[[ Information supplied, beginning ]]

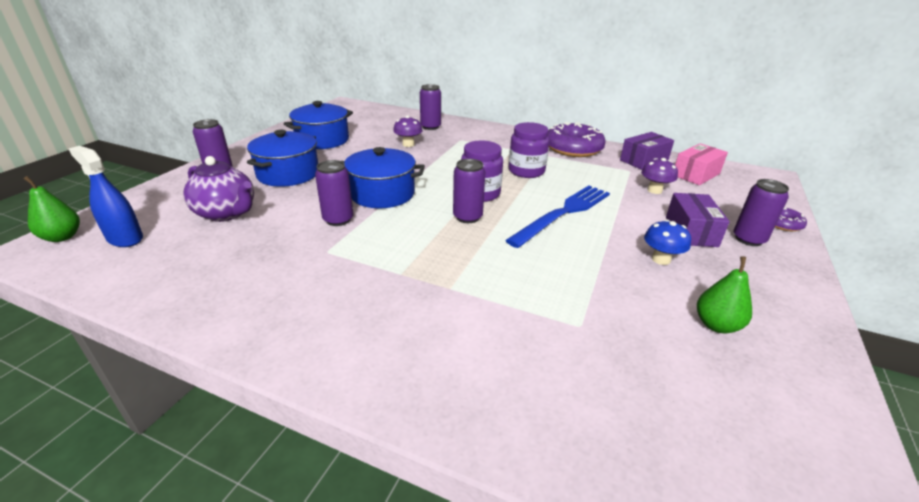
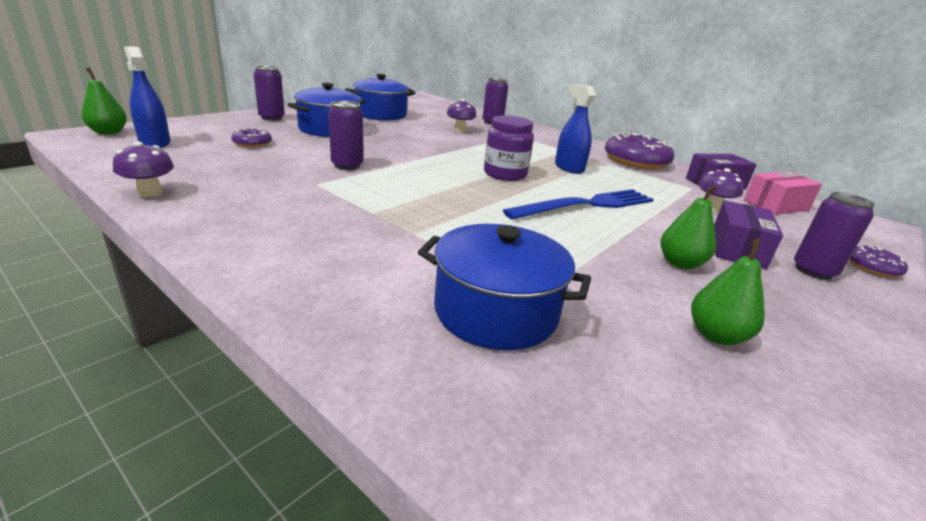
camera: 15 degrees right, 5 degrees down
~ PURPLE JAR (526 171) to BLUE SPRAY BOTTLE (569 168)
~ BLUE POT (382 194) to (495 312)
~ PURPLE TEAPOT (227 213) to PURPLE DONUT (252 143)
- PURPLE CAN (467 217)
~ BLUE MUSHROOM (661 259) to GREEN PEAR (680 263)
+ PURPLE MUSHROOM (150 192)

[[ Information supplied, end ]]

Task instructions>
Text only, no pictures: copy every entry exactly.

Exercise result>
camera: 15 degrees right, 5 degrees down
~ PURPLE JAR (526 171) to BLUE SPRAY BOTTLE (569 168)
~ BLUE POT (382 194) to (495 312)
~ PURPLE TEAPOT (227 213) to PURPLE DONUT (252 143)
- PURPLE CAN (467 217)
~ BLUE MUSHROOM (661 259) to GREEN PEAR (680 263)
+ PURPLE MUSHROOM (150 192)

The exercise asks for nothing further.